**Work order**
Your answer must be every line of the data that holds the string "cyan".

**Material shown**
______________________________

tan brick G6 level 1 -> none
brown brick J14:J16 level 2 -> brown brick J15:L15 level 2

______________________________

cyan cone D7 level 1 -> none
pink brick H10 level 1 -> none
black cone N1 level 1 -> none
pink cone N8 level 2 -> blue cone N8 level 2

______________________________

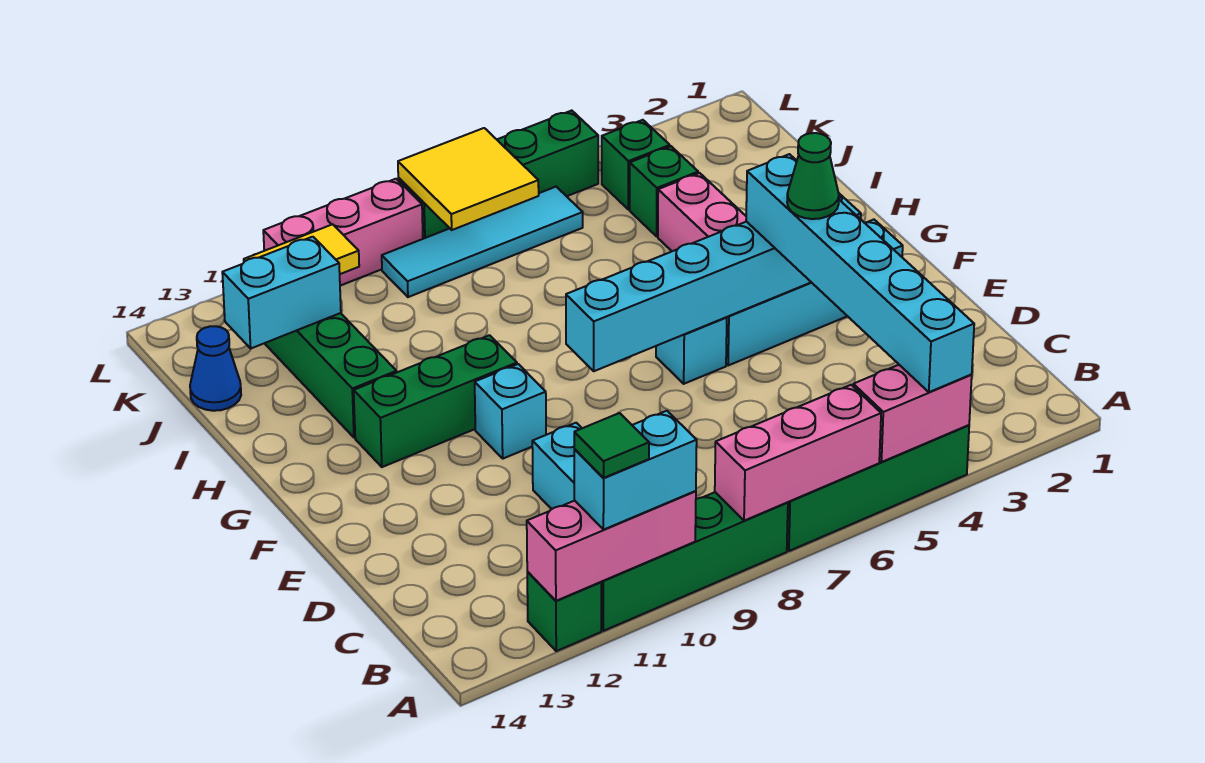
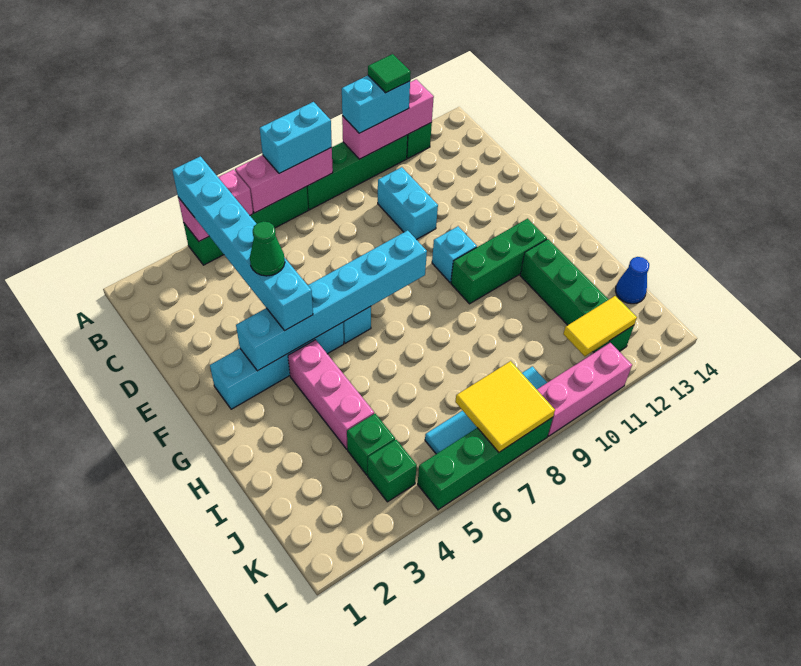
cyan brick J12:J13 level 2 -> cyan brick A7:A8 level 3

______________________________

**Finished task**
cyan cone D7 level 1 -> none
cyan brick J12:J13 level 2 -> cyan brick A7:A8 level 3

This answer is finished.